* [Task item]:
Repeat the entire listing exactly. Omit all pictures.

Segment Start: Supplied information

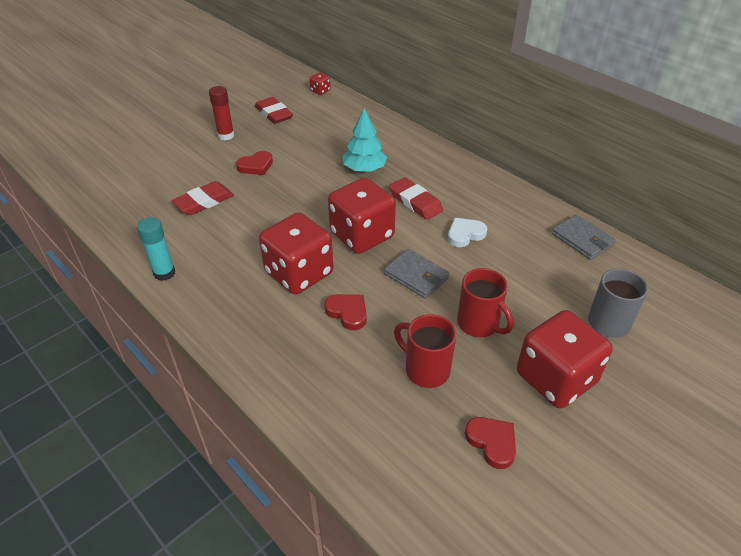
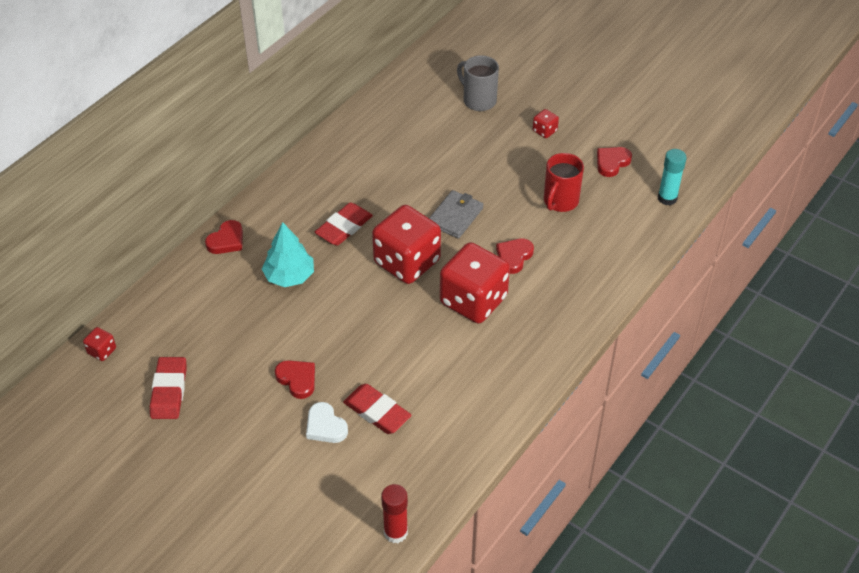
camera: 100 degrees left, 5 degrees up
turquoise glue stick [137,217,175,281] -> turquoise glue stick moved to [658,149,687,205]
red glue stick [209,86,234,140] -> red glue stick moved to [381,484,408,543]
red eraser [255,97,293,124] -> red eraser turned 45 degrees counterclockwise [150,357,187,419]
white heart [448,218,487,247] -> white heart moved to [306,402,348,443]
red mug [457,268,514,337] -> none
red dice [517,310,613,408] -> red dice [533,109,559,138], size x0.41
grey wallet [552,215,616,260] -> none
none -> red heart [205,220,243,254]

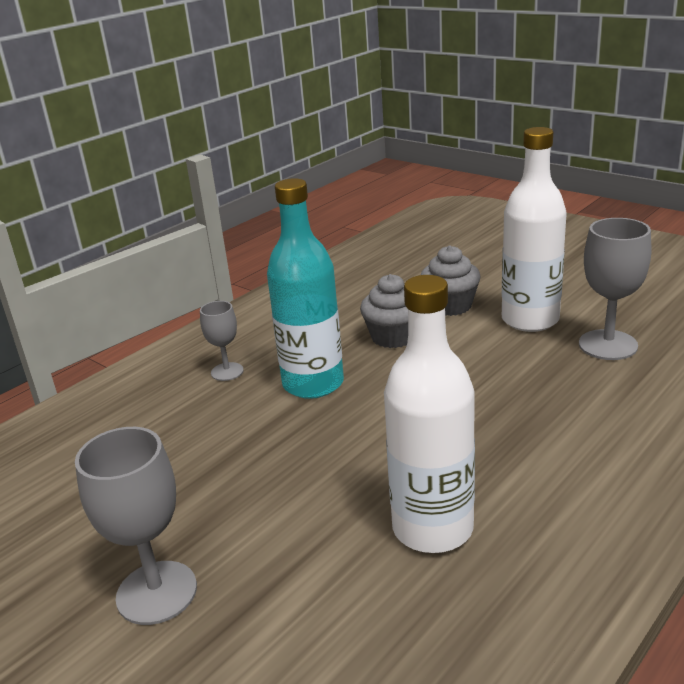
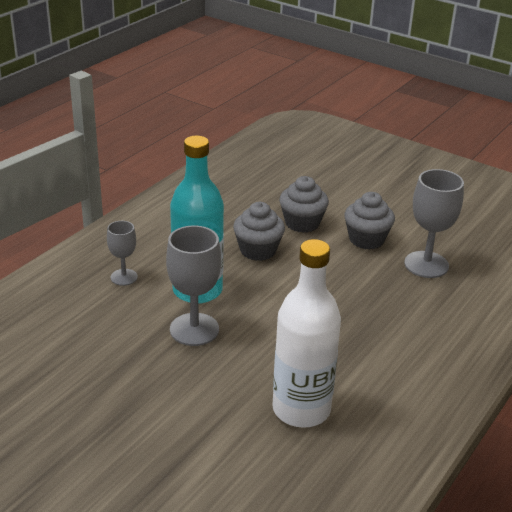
camera: 10 degrees left, 5 degrees up
grey goblet [75,427,197,625] -> grey goblet moved to [166,225,221,346]
white bottle [502,127,567,332] -> grey cupcake [344,192,395,250]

Segment End: Supplied information

* [Completed task]:
camera: 100 degrees left, 5 degrees up
turquoise glue stick [137,217,175,281] -> turquoise glue stick moved to [658,149,687,205]
red glue stick [209,86,234,140] -> red glue stick moved to [381,484,408,543]
red eraser [255,97,293,124] -> red eraser turned 45 degrees counterclockwise [150,357,187,419]
white heart [448,218,487,247] -> white heart moved to [306,402,348,443]
red mug [457,268,514,337] -> none
red dice [517,310,613,408] -> red dice [533,109,559,138], size x0.41
grey wallet [552,215,616,260] -> none
none -> red heart [205,220,243,254]

camera: 10 degrees left, 5 degrees up
grey goblet [75,427,197,625] -> grey goblet moved to [166,225,221,346]
white bottle [502,127,567,332] -> grey cupcake [344,192,395,250]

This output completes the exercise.